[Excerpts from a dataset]
:::

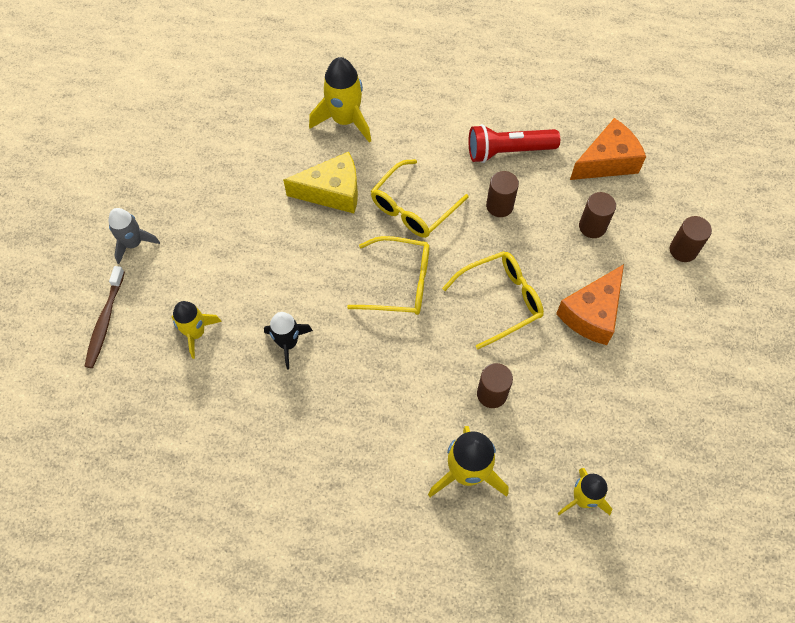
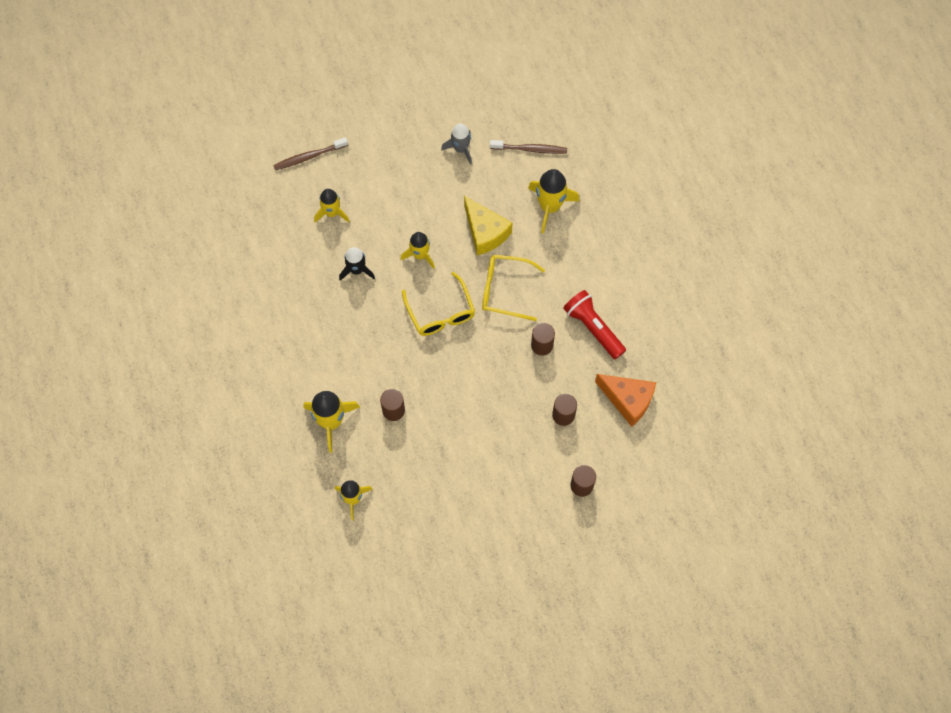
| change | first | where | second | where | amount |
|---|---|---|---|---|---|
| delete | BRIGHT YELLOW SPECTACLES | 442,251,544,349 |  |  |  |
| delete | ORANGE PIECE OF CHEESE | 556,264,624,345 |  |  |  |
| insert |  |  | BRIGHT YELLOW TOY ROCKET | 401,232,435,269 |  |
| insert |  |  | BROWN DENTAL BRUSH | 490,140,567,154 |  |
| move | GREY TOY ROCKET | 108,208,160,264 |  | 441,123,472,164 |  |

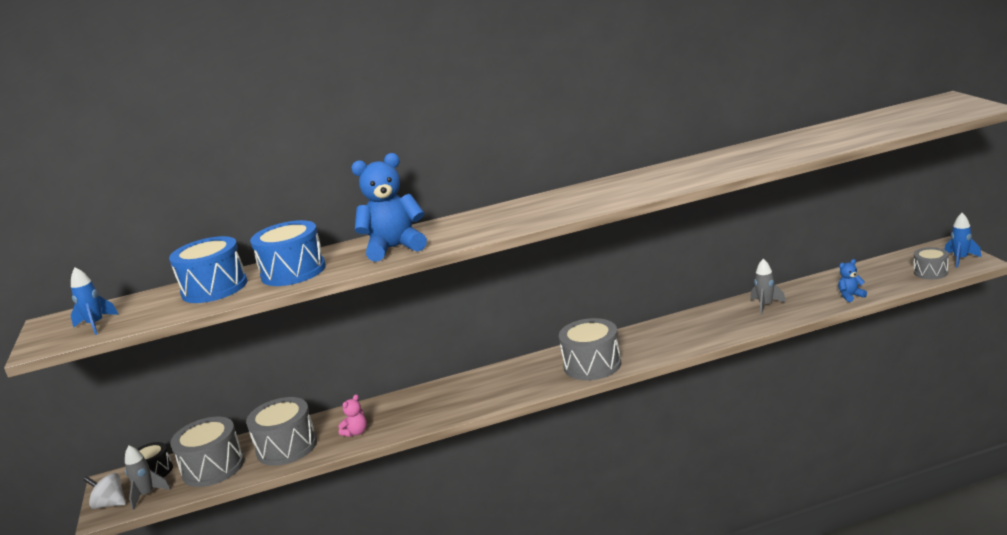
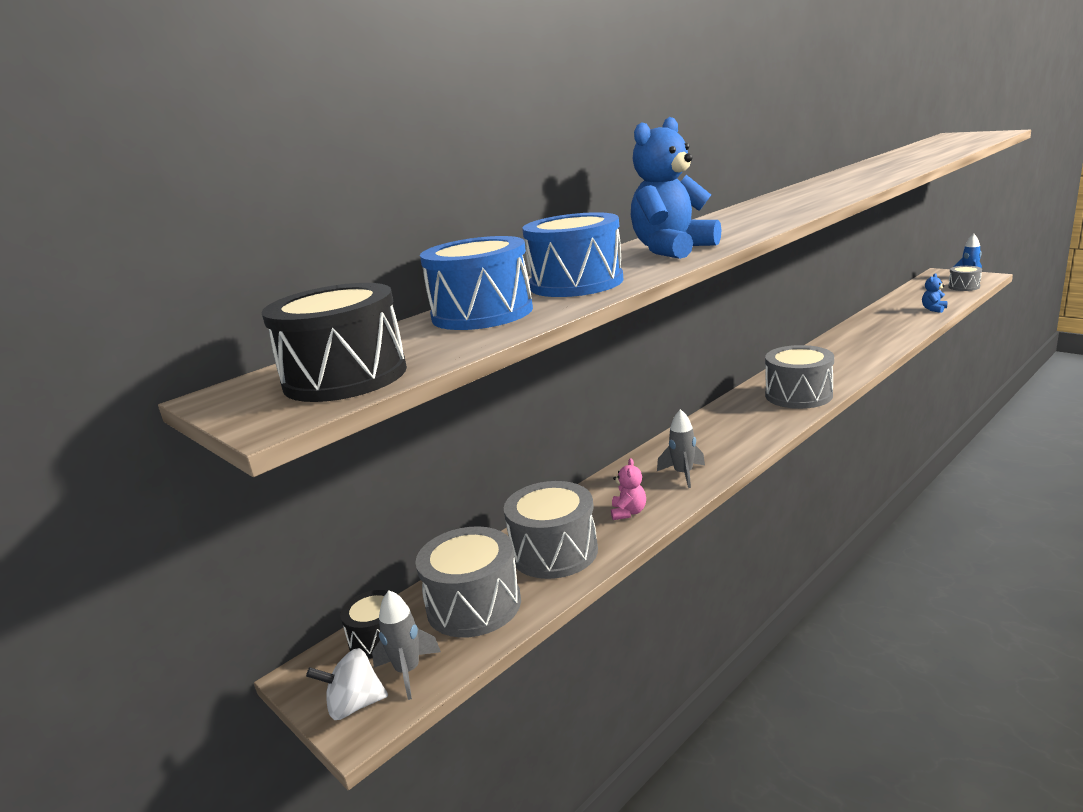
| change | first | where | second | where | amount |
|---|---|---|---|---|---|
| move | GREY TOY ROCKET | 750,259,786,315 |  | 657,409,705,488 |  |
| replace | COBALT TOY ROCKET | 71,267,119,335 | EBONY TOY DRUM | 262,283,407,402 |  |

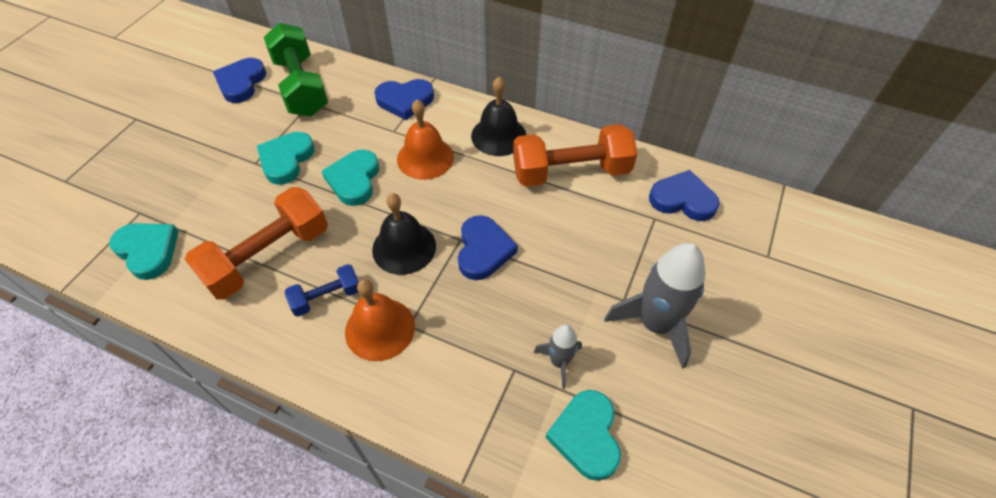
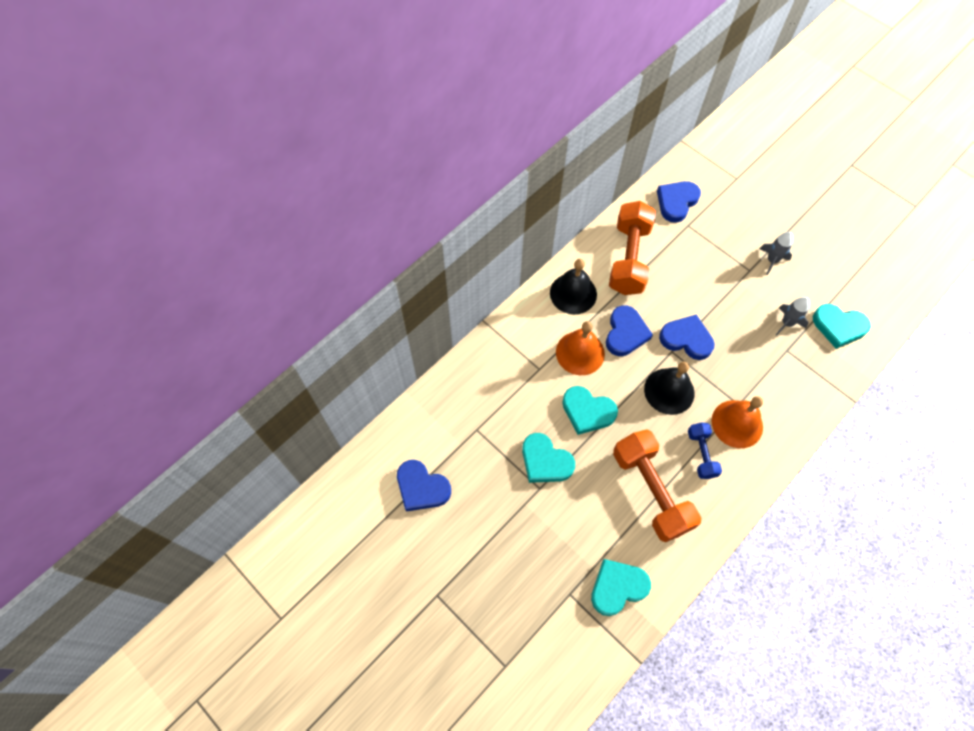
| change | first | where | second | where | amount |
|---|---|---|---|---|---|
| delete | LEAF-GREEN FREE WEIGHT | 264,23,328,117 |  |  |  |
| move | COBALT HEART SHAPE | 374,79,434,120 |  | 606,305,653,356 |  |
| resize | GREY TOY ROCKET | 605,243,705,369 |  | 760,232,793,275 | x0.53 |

:::

* **WORK INSTRUCTIONS**
Please transcribe the entries exactly, omitting the images.

* **SOLUTION**
| change | first | where | second | where | amount |
|---|---|---|---|---|---|
| delete | BRIGHT YELLOW SPECTACLES | 442,251,544,349 |  |  |  |
| delete | ORANGE PIECE OF CHEESE | 556,264,624,345 |  |  |  |
| insert |  |  | BRIGHT YELLOW TOY ROCKET | 401,232,435,269 |  |
| insert |  |  | BROWN DENTAL BRUSH | 490,140,567,154 |  |
| move | GREY TOY ROCKET | 108,208,160,264 |  | 441,123,472,164 |  |

| change | first | where | second | where | amount |
|---|---|---|---|---|---|
| move | GREY TOY ROCKET | 750,259,786,315 |  | 657,409,705,488 |  |
| replace | COBALT TOY ROCKET | 71,267,119,335 | EBONY TOY DRUM | 262,283,407,402 |  |

| change | first | where | second | where | amount |
|---|---|---|---|---|---|
| delete | LEAF-GREEN FREE WEIGHT | 264,23,328,117 |  |  |  |
| move | COBALT HEART SHAPE | 374,79,434,120 |  | 606,305,653,356 |  |
| resize | GREY TOY ROCKET | 605,243,705,369 |  | 760,232,793,275 | x0.53 |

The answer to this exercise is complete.